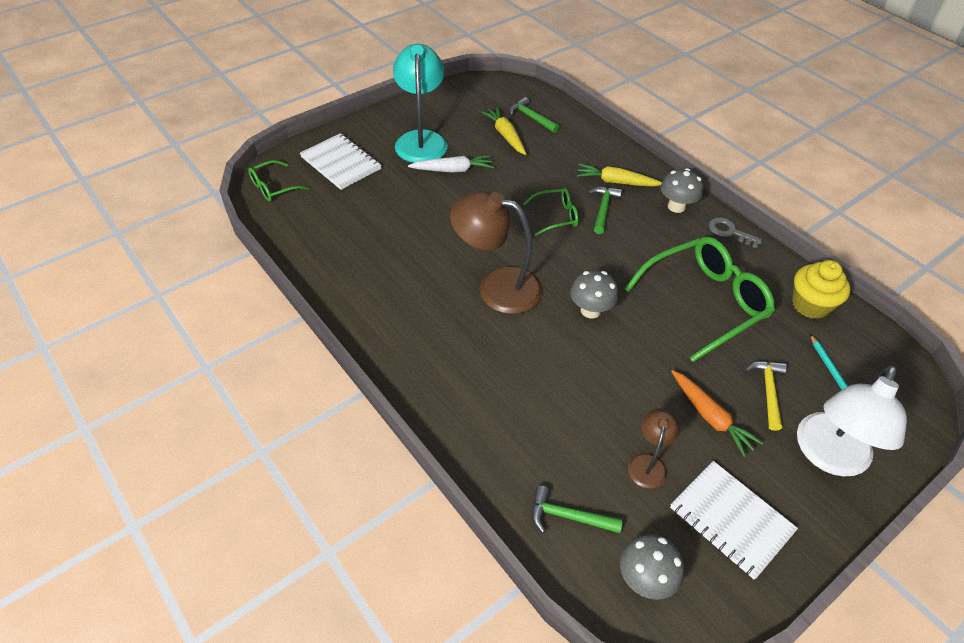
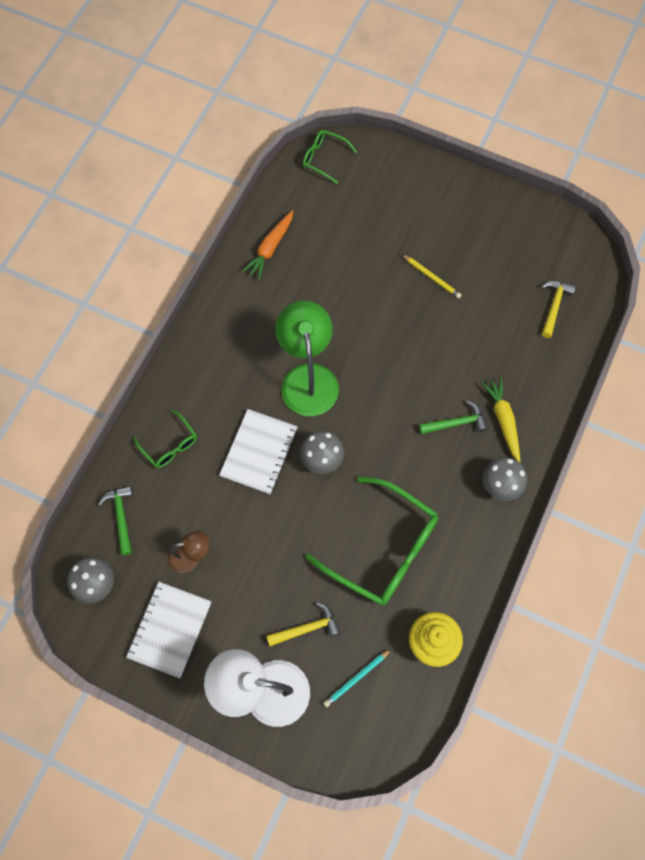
camera: 65 degrees right, 20 degrees up
(341, 163) = (384, 188): white notebook -> white notebook (259, 452)
(421, 140) = (456, 231): turquoise lamp -> none
(453, 170) = (431, 277): white carrot -> yellow pencil
(496, 287) = (308, 378): brown lamp -> green lamp
(505, 135) = (510, 296): yellow carrot -> none
(531, 117) = (554, 306): green hammer -> yellow hammer
(556, 216) = (421, 387): green glasses -> green glasses (169, 445)
(710, 417) = (257, 589): orange carrot -> orange carrot (270, 248)
(729, 232) = (492, 545): grey key -> none

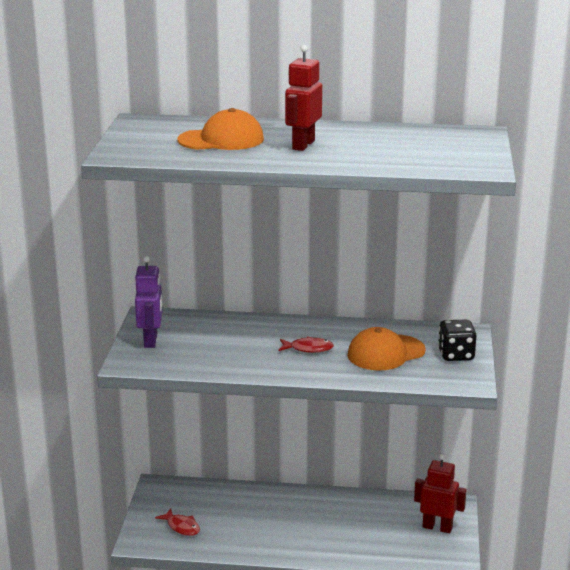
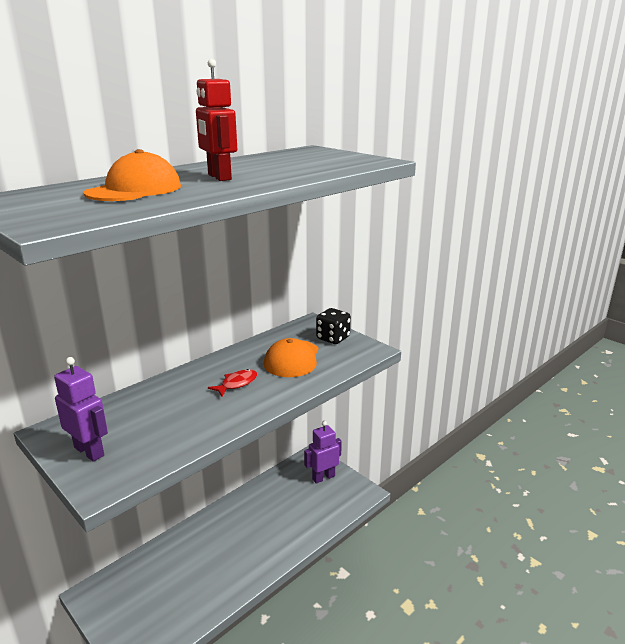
camera: 50 degrees left, 0 degrees up
(181, 527) = (157, 614): red fish -> none
(437, 527) = (323, 477): red robot -> purple robot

* * *

** Action item **
Show, from the records above, every line that includes "yellow".

** Exercise solution **
(453, 170) = (431, 277): white carrot -> yellow pencil
(505, 135) = (510, 296): yellow carrot -> none
(531, 117) = (554, 306): green hammer -> yellow hammer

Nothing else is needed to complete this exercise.